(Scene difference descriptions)
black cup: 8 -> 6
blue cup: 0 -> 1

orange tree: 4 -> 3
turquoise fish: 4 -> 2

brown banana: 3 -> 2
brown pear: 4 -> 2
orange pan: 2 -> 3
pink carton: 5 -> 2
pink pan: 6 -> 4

--

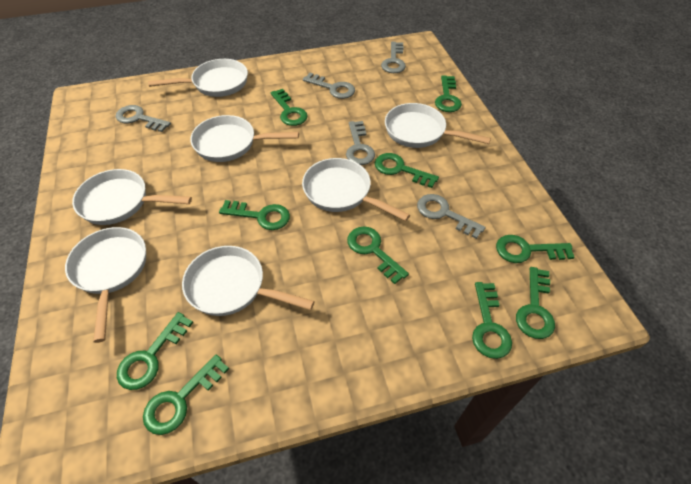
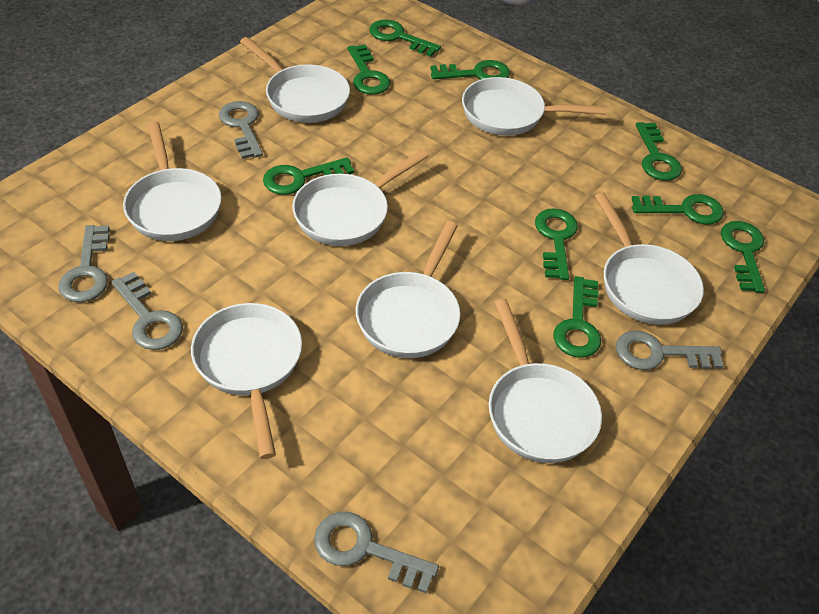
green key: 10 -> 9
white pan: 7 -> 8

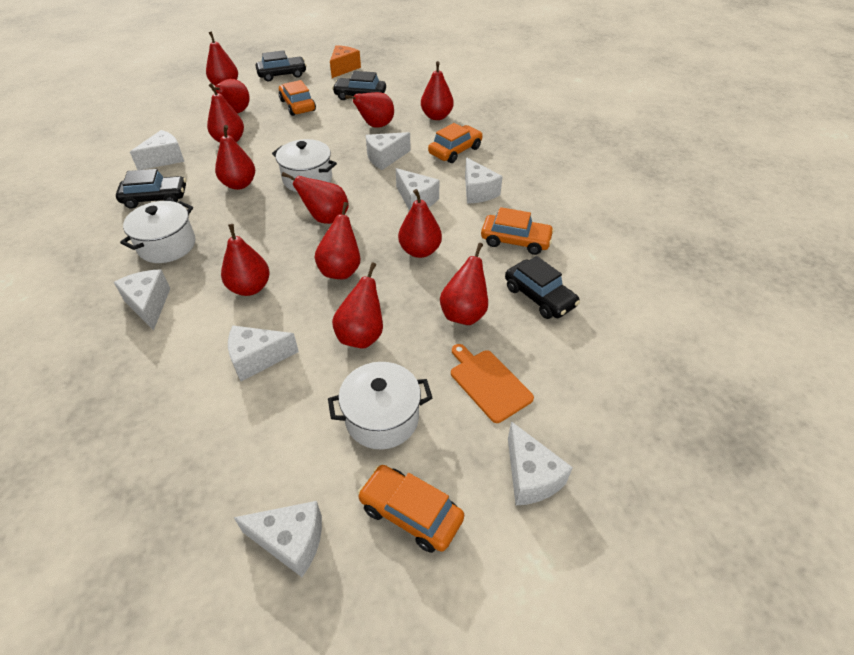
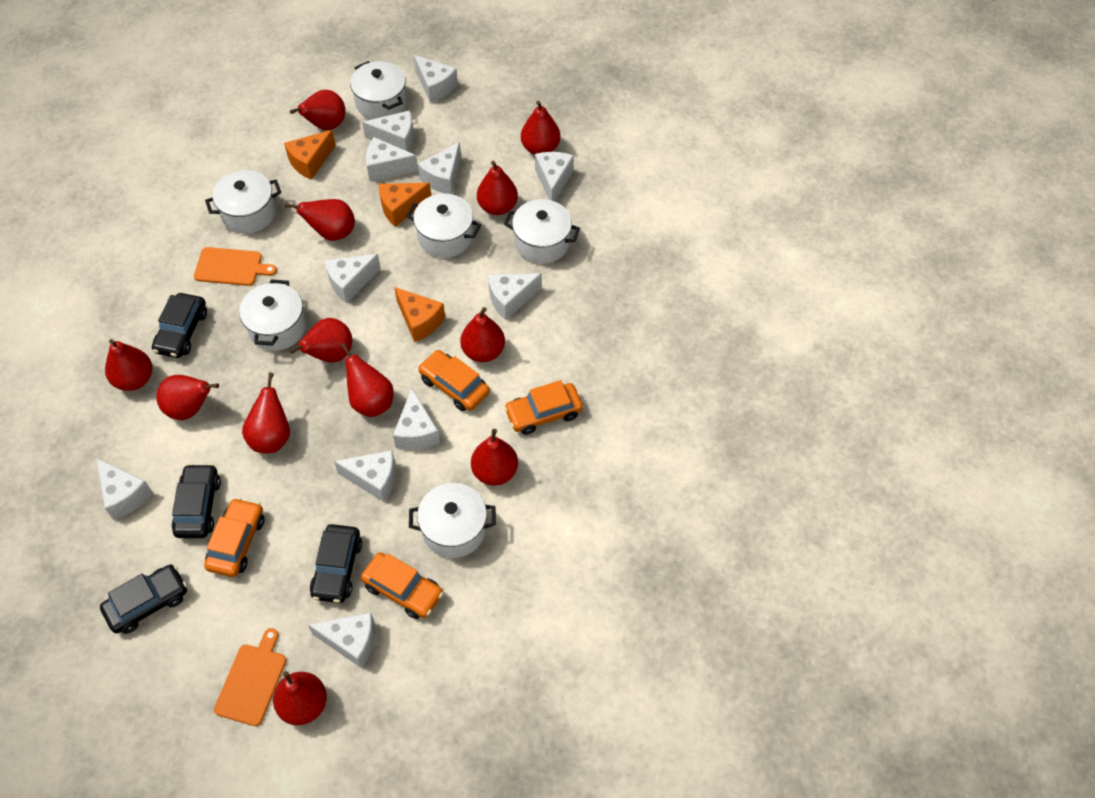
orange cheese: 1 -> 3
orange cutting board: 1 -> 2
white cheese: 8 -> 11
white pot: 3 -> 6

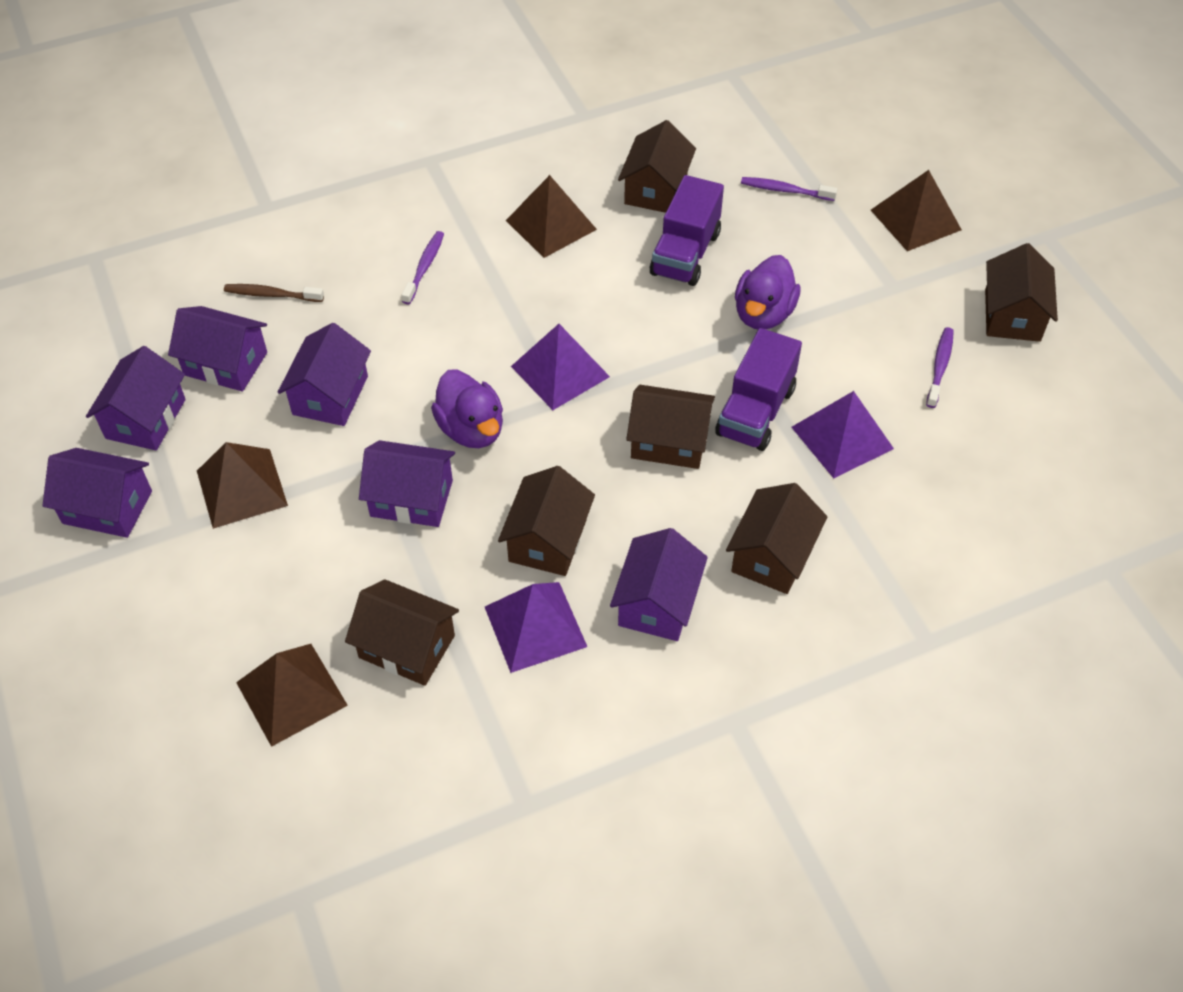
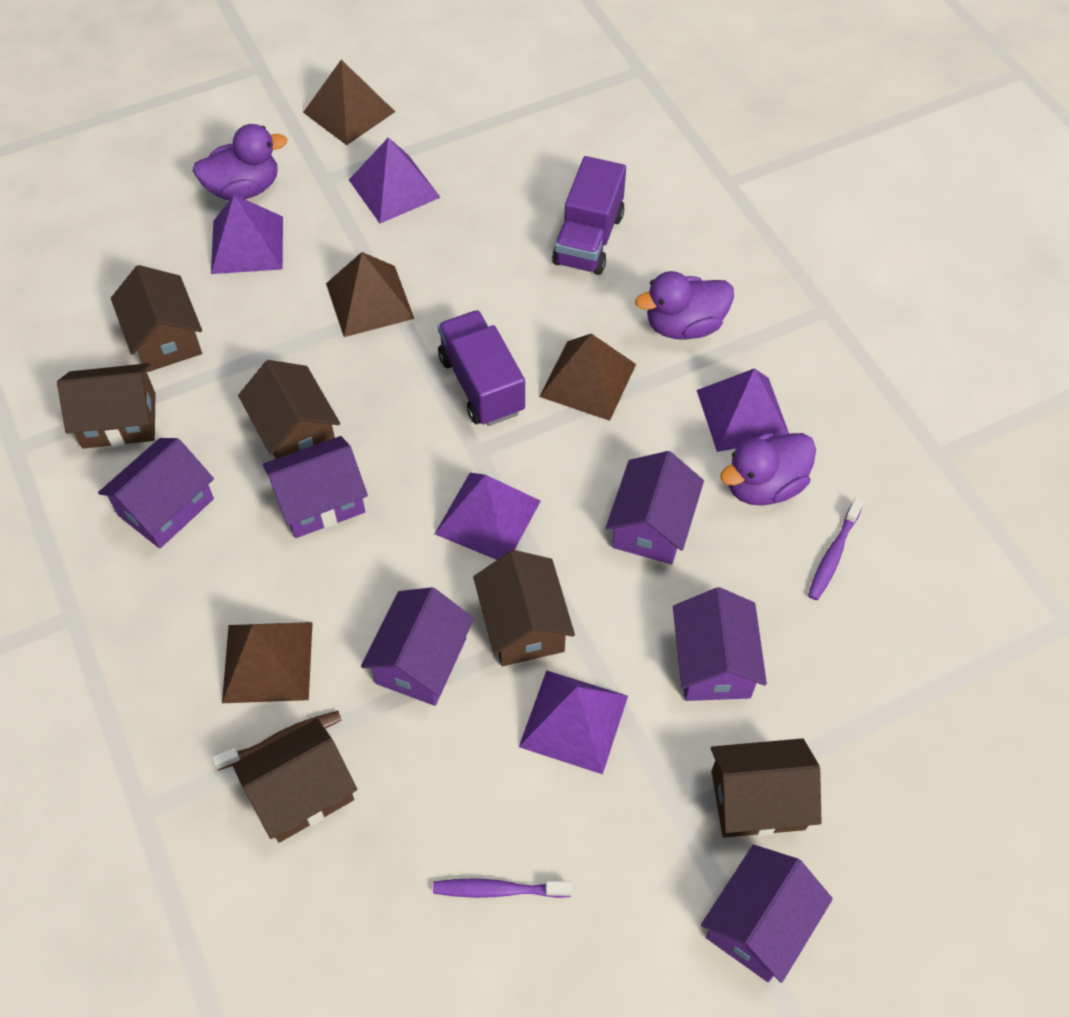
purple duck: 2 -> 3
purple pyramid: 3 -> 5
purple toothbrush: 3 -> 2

About this task →
Your answer should be the exact lines above from the one with "brown pear: 4 -> 2" through the one with "pink pan: 6 -> 4", both included, and nothing besides.

Written response →
brown pear: 4 -> 2
orange pan: 2 -> 3
pink carton: 5 -> 2
pink pan: 6 -> 4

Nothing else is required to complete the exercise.